* [Work item]:
Turn every line of the records below into a numbered list and leave out the blank lines. Do not include the pictures in your answer.

* [Data]:
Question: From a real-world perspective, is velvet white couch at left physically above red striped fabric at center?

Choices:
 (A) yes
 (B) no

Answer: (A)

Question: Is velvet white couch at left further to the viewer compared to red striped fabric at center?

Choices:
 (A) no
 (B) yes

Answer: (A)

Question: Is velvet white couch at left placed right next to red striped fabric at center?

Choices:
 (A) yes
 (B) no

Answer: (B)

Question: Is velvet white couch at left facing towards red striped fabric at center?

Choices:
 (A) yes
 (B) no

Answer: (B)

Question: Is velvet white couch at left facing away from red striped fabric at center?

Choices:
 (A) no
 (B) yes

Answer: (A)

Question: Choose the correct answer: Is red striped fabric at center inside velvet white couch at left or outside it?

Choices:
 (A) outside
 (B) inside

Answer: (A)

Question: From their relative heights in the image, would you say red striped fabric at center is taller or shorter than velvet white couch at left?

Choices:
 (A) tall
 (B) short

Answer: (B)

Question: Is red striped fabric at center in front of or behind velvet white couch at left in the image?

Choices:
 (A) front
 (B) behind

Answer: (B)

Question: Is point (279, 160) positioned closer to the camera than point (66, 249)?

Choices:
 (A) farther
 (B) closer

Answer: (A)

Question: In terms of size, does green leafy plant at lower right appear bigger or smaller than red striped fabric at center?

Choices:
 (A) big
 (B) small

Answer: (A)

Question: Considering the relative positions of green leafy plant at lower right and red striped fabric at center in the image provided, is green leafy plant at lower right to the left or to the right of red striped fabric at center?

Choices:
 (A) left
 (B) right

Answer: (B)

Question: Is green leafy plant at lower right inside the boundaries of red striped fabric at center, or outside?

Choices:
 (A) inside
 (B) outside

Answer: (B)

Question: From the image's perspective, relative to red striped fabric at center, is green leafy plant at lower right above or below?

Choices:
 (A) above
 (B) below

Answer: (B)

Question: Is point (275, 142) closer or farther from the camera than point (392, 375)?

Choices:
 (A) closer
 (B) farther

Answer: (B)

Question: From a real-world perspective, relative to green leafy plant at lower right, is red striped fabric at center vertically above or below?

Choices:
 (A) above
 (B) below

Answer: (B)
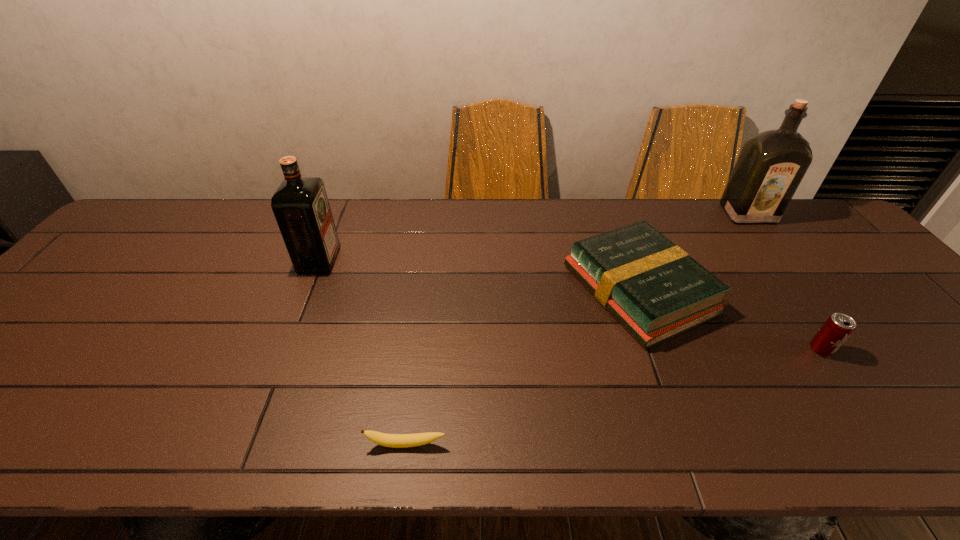
You are a GUI agent. You are given a task and a screenshot of the screen. Output one action in this format:
    pyautogui.click(x=<x>, y=<y>)
    Task: Click on the blank area located on the back of the beer can
    The height and width of the screenshot is (540, 960).
    Given the screenshot: What is the action you would take?
    pyautogui.click(x=768, y=275)

Identify the location of free space located 0.100m on the front of the third object from right to left. The image size is (960, 540). (x=676, y=388).

Where is `liquor that is at the far edge`? Image resolution: width=960 pixels, height=540 pixels. liquor that is at the far edge is located at coordinates (771, 165).

At what (x,y) coordinates should I click in order to perform the action: click on hardback book situated at the far edge. Please return your answer as a coordinate pair (x, y). This screenshot has height=540, width=960. Looking at the image, I should click on pyautogui.click(x=653, y=288).

Image resolution: width=960 pixels, height=540 pixels. In order to click on object at the near edge in this screenshot , I will do `click(388, 440)`.

The image size is (960, 540). I want to click on object that is positioned at the right edge, so click(771, 165).

At what (x,y) coordinates should I click in order to perform the action: click on object located at the far right corner. Please return your answer as a coordinate pair (x, y). The image size is (960, 540). Looking at the image, I should click on (771, 165).

The width and height of the screenshot is (960, 540). What are the coordinates of `vacant position at the far edge of the desktop` in the screenshot? It's located at (540, 238).

Find the location of `vacant space at the near edge of the desktop`. vacant space at the near edge of the desktop is located at coordinates (925, 443).

In the image, there is a desktop. Identify the location of vacant space at the left edge. The width and height of the screenshot is (960, 540). (59, 332).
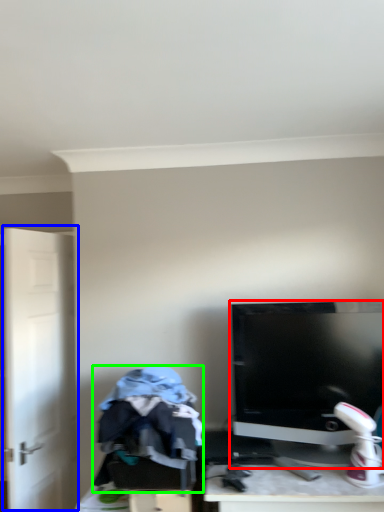
Question: Which object is positioned closest to computer monitor (highlighted by a red box)? Select from door (highlighted by a blue box) and clothing (highlighted by a green box).

Choices:
 (A) door
 (B) clothing

Answer: (B)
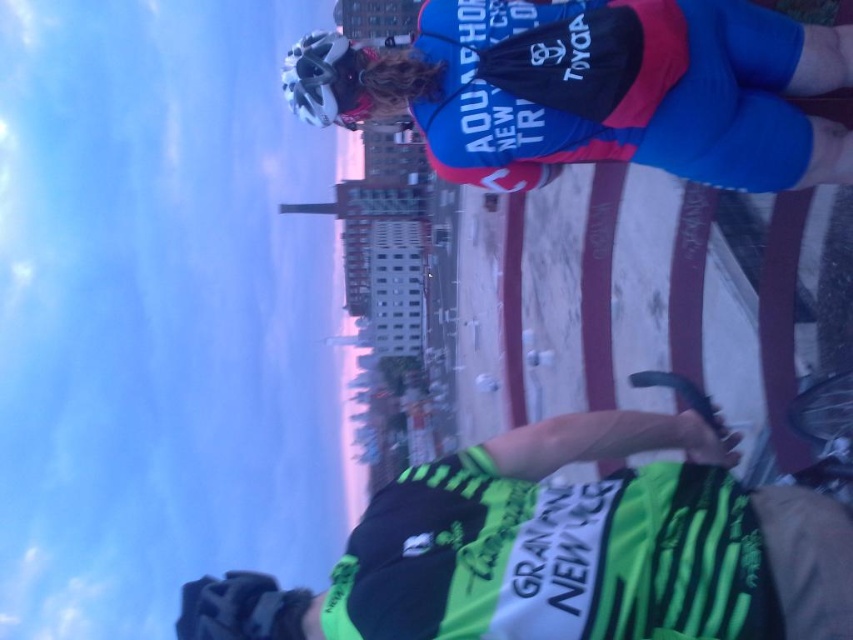
Is green striped jersey at lower right positioned in front of white matte bicycle helmet at upper center?

Yes, green striped jersey at lower right is in front of white matte bicycle helmet at upper center.

Measure the distance between point [799,524] and camera.

A distance of 36.84 meters exists between point [799,524] and camera.

Describe the element at coordinates (561, 548) in the screenshot. I see `green striped jersey at lower right` at that location.

This screenshot has height=640, width=853. In order to click on green striped jersey at lower right in this screenshot , I will do `click(561, 548)`.

Can you confirm if matte blue helmet at upper center is positioned to the left of white matte bicycle helmet at upper center?

No, matte blue helmet at upper center is not to the left of white matte bicycle helmet at upper center.

Find the location of `matte blue helmet at upper center`. matte blue helmet at upper center is located at coordinates (595, 90).

Can you confirm if green striped jersey at lower right is smaller than matte blue helmet at upper center?

Incorrect, green striped jersey at lower right is not smaller in size than matte blue helmet at upper center.

This screenshot has width=853, height=640. I want to click on green striped jersey at lower right, so click(561, 548).

This screenshot has width=853, height=640. In order to click on green striped jersey at lower right in this screenshot , I will do `click(561, 548)`.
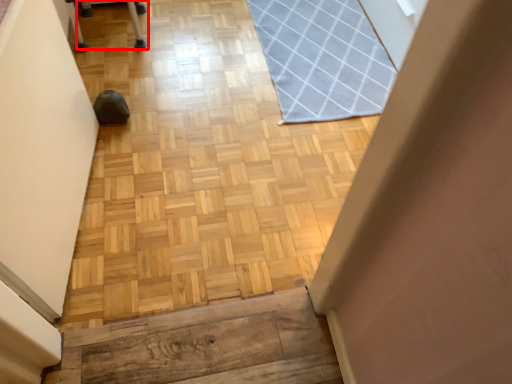
Question: Where is furniture (annotated by the red box) located in relation to mat in the image?

Choices:
 (A) left
 (B) right

Answer: (A)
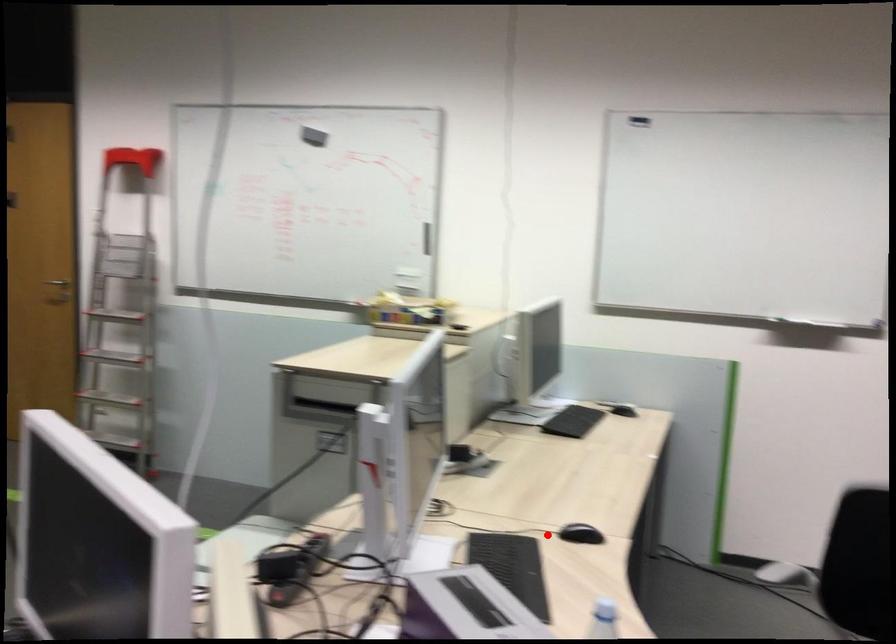
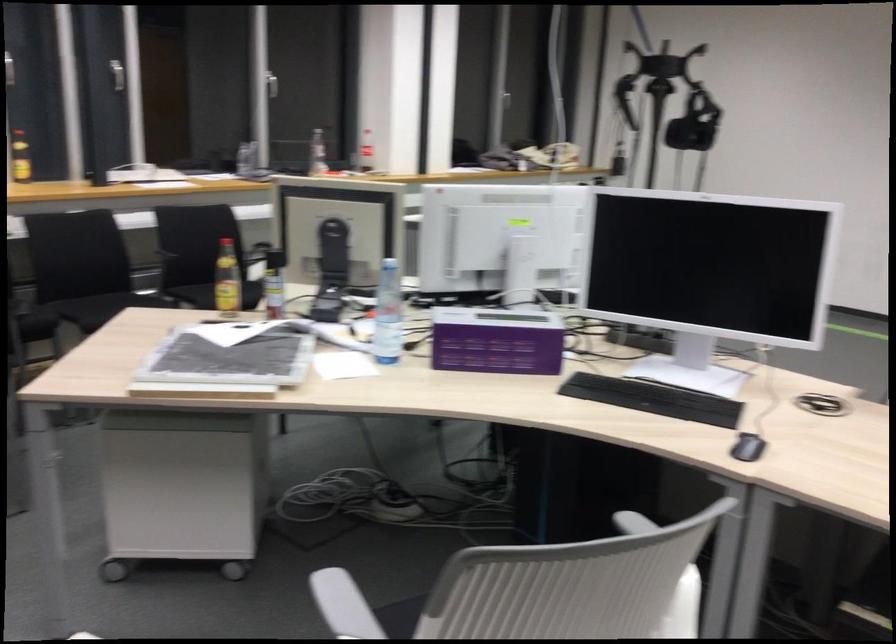
Question: A red point is marked in image1. In image2, is the corresponding 3D point closer to the camera or farther? Reply with the corresponding letter.

Choices:
 (A) The corresponding 3D point is closer.
 (B) The corresponding 3D point is farther.

Answer: (A)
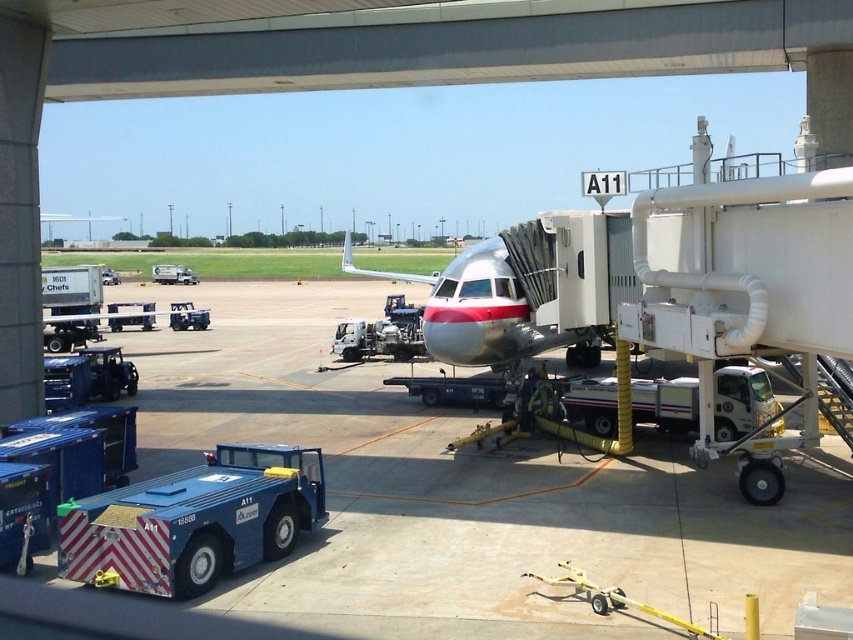
You are an airport ground crew member who needs to maneuver the blue metallic tug at lower left around the polished aluminum airplane at center. Given their widths, can the tug safely navigate around the airplane without any adjustments?

The blue metallic tug at lower left has a lesser width compared to the polished aluminum airplane at center, so it can safely navigate around the airplane without needing adjustments as its narrower width allows for easier maneuvering.

You are standing at the jet bridge entrance and want to move towards the baggage cart labeled A11. Which direction should you go relative to the blue metallic tug at lower left located at point (x=194, y=520)?

The blue metallic tug at lower left is located at point (x=194, y=520). To reach the baggage cart labeled A11, you should move towards the left relative to the blue metallic tug at lower left.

* [Task answer]:
1. Question: From a real-world perspective, is velvet white couch at left physically above red striped fabric at center?
2. Choices:
3.  (A) yes
4.  (B) no
5. Answer: (A)
6. Question: Is velvet white couch at left further to the viewer compared to red striped fabric at center?
7. Choices:
8.  (A) no
9.  (B) yes
10. Answer: (A)
11. Question: Is velvet white couch at left placed right next to red striped fabric at center?
12. Choices:
13.  (A) yes
14.  (B) no
15. Answer: (B)
16. Question: Is velvet white couch at left facing towards red striped fabric at center?
17. Choices:
18.  (A) yes
19.  (B) no
20. Answer: (B)
21. Question: Is velvet white couch at left facing away from red striped fabric at center?
22. Choices:
23.  (A) no
24.  (B) yes
25. Answer: (A)
26. Question: Choose the correct answer: Is red striped fabric at center inside velvet white couch at left or outside it?
27. Choices:
28.  (A) outside
29.  (B) inside
30. Answer: (A)
31. Question: From their relative heights in the image, would you say red striped fabric at center is taller or shorter than velvet white couch at left?
32. Choices:
33.  (A) tall
34.  (B) short
35. Answer: (B)
36. Question: Is red striped fabric at center in front of or behind velvet white couch at left in the image?
37. Choices:
38.  (A) front
39.  (B) behind
40. Answer: (B)
41. Question: Is point (279, 160) positioned closer to the camera than point (66, 249)?
42. Choices:
43.  (A) farther
44.  (B) closer
45. Answer: (A)
46. Question: In terms of size, does green leafy plant at lower right appear bigger or smaller than red striped fabric at center?
47. Choices:
48.  (A) big
49.  (B) small
50. Answer: (A)
51. Question: Considering the relative positions of green leafy plant at lower right and red striped fabric at center in the image provided, is green leafy plant at lower right to the left or to the right of red striped fabric at center?
52. Choices:
53.  (A) left
54.  (B) right
55. Answer: (B)
56. Question: Is green leafy plant at lower right inside the boundaries of red striped fabric at center, or outside?
57. Choices:
58.  (A) inside
59.  (B) outside
60. Answer: (B)
61. Question: From the image's perspective, relative to red striped fabric at center, is green leafy plant at lower right above or below?
62. Choices:
63.  (A) above
64.  (B) below
65. Answer: (B)
66. Question: Is point (275, 142) closer or farther from the camera than point (392, 375)?
67. Choices:
68.  (A) closer
69.  (B) farther
70. Answer: (B)
71. Question: From a real-world perspective, relative to green leafy plant at lower right, is red striped fabric at center vertically above or below?
72. Choices:
73.  (A) above
74.  (B) below
75. Answer: (B)
76. You are a GUI agent. You are given a task and a screenshot of the screen. Output one action in this format:
77.     pyautogui.click(x=<x>, y=<y>)
78.     Task: Click on the blank area located on the back of the beer can
79.     The height and width of the screenshot is (540, 960).
80.     Given the screenshot: What is the action you would take?
81.     pyautogui.click(x=768, y=275)
82. Identify the location of free space located 0.100m on the front of the third object from right to left. The image size is (960, 540). (x=676, y=388).
83. Where is `liquor that is at the far edge`? Image resolution: width=960 pixels, height=540 pixels. liquor that is at the far edge is located at coordinates (771, 165).
84. At what (x,y) coordinates should I click in order to perform the action: click on hardback book situated at the far edge. Please return your answer as a coordinate pair (x, y). This screenshot has height=540, width=960. Looking at the image, I should click on pyautogui.click(x=653, y=288).
85. Image resolution: width=960 pixels, height=540 pixels. In order to click on object at the near edge in this screenshot , I will do `click(388, 440)`.
86. The image size is (960, 540). I want to click on object that is positioned at the right edge, so click(771, 165).
87. At what (x,y) coordinates should I click in order to perform the action: click on object located at the far right corner. Please return your answer as a coordinate pair (x, y). The image size is (960, 540). Looking at the image, I should click on (771, 165).
88. The width and height of the screenshot is (960, 540). What are the coordinates of `vacant position at the far edge of the desktop` in the screenshot? It's located at (540, 238).
89. Find the location of `vacant space at the near edge of the desktop`. vacant space at the near edge of the desktop is located at coordinates (925, 443).
90. In the image, there is a desktop. Identify the location of vacant space at the left edge. The width and height of the screenshot is (960, 540). (59, 332).
91. Question: Which object is positioned closest to computer monitor (highlighted by a red box)? Select from door (highlighted by a blue box) and clothing (highlighted by a green box).
92. Choices:
93.  (A) door
94.  (B) clothing
95. Answer: (B)
96. Is green striped jersey at lower right positioned in front of white matte bicycle helmet at upper center?
97. Yes, green striped jersey at lower right is in front of white matte bicycle helmet at upper center.
98. Measure the distance between point [799,524] and camera.
99. A distance of 36.84 meters exists between point [799,524] and camera.
100. Describe the element at coordinates (561, 548) in the screenshot. I see `green striped jersey at lower right` at that location.
101. This screenshot has height=640, width=853. In order to click on green striped jersey at lower right in this screenshot , I will do `click(561, 548)`.
102. Can you confirm if matte blue helmet at upper center is positioned to the left of white matte bicycle helmet at upper center?
103. No, matte blue helmet at upper center is not to the left of white matte bicycle helmet at upper center.
104. Find the location of `matte blue helmet at upper center`. matte blue helmet at upper center is located at coordinates (595, 90).
105. Can you confirm if green striped jersey at lower right is smaller than matte blue helmet at upper center?
106. Incorrect, green striped jersey at lower right is not smaller in size than matte blue helmet at upper center.
107. This screenshot has width=853, height=640. I want to click on green striped jersey at lower right, so click(561, 548).
108. This screenshot has width=853, height=640. In order to click on green striped jersey at lower right in this screenshot , I will do `click(561, 548)`.
109. Question: Where is furniture (annotated by the red box) located in relation to mat in the image?
110. Choices:
111.  (A) left
112.  (B) right
113. Answer: (A)
114. Question: A red point is marked in image1. In image2, is the corresponding 3D point closer to the camera or farther? Reply with the corresponding letter.
115. Choices:
116.  (A) The corresponding 3D point is closer.
117.  (B) The corresponding 3D point is farther.
118. Answer: (A)
119. You are an airport ground crew member who needs to maneuver the blue metallic tug at lower left around the polished aluminum airplane at center. Given their widths, can the tug safely navigate around the airplane without any adjustments?
120. The blue metallic tug at lower left has a lesser width compared to the polished aluminum airplane at center, so it can safely navigate around the airplane without needing adjustments as its narrower width allows for easier maneuvering.
121. You are standing at the jet bridge entrance and want to move towards the baggage cart labeled A11. Which direction should you go relative to the blue metallic tug at lower left located at point (x=194, y=520)?
122. The blue metallic tug at lower left is located at point (x=194, y=520). To reach the baggage cart labeled A11, you should move towards the left relative to the blue metallic tug at lower left.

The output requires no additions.